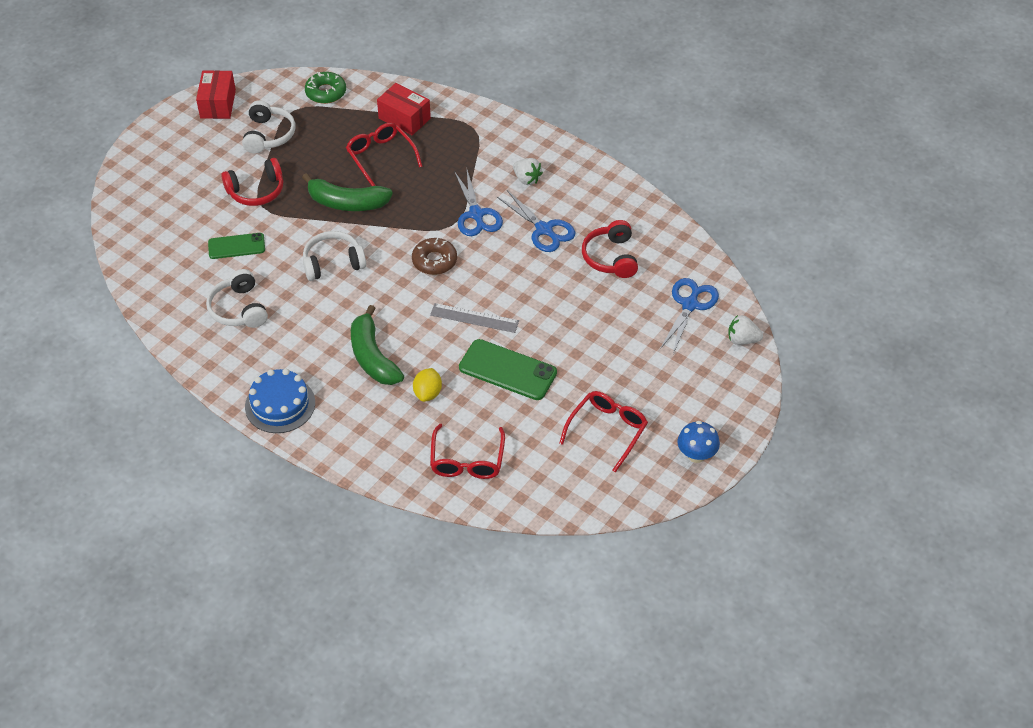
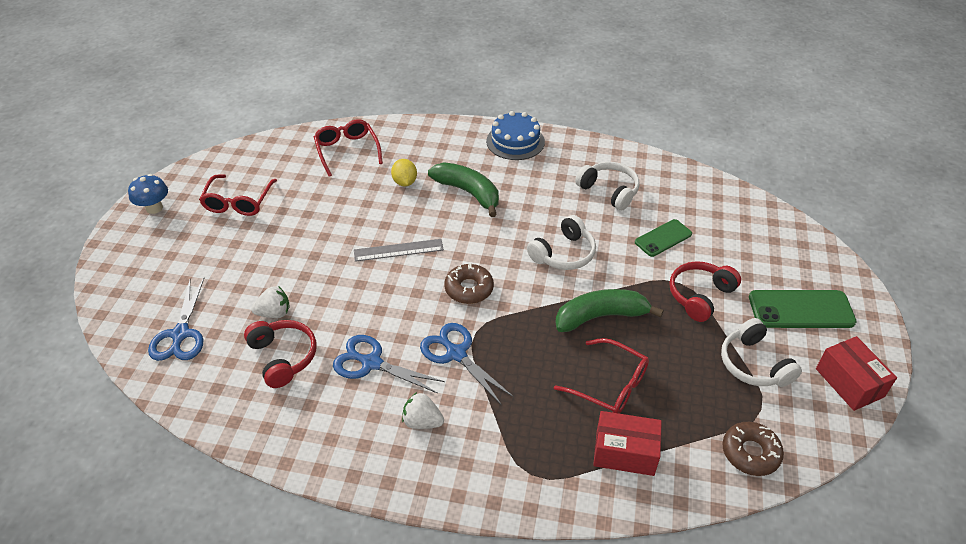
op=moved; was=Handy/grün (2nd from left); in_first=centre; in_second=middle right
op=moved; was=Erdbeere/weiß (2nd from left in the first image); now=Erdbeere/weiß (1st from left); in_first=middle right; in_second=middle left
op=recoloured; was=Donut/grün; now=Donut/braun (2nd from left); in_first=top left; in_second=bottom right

## [Required action]
Reading down the material above, count how many lines contain the word "grün". Respond with the number by itself.

## [Solution for this exercise]
2